* _Aim of the task_:
Please convert the rows below into a Markdown table with two columns, Row and Text, numbering each row and leaving out blank lines.
-- Input material start --
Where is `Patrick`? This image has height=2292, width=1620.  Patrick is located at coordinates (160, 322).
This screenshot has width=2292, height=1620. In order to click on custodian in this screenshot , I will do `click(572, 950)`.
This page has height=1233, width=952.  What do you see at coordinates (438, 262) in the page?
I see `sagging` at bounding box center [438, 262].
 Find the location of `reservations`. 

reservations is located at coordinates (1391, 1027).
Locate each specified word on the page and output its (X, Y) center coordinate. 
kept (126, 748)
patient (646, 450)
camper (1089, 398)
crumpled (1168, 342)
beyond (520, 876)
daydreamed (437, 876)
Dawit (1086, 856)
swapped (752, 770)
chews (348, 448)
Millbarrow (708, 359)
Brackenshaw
-- Input material end --
* _Full response_:
| Row | Text |
|---|---|
| 1 | Where is `Patrick`? This image has height=2292, width=1620.  Patrick is located at coordinates (160, 322). |
| 2 | This screenshot has width=2292, height=1620. In order to click on custodian in this screenshot , I will do `click(572, 950)`. |
| 3 | This page has height=1233, width=952.  What do you see at coordinates (438, 262) in the page? |
| 4 | I see `sagging` at bounding box center [438, 262]. |
| 5 |  Find the location of `reservations`.  |
| 6 | reservations is located at coordinates (1391, 1027). |
| 7 | Locate each specified word on the page and output its (X, Y) center coordinate.  |
| 8 | kept (126, 748) |
| 9 | patient (646, 450) |
| 10 | camper (1089, 398) |
| 11 | crumpled (1168, 342) |
| 12 | beyond (520, 876) |
| 13 | daydreamed (437, 876) |
| 14 | Dawit (1086, 856) |
| 15 | swapped (752, 770) |
| 16 | chews (348, 448) |
| 17 | Millbarrow (708, 359) |
| 18 | Brackenshaw |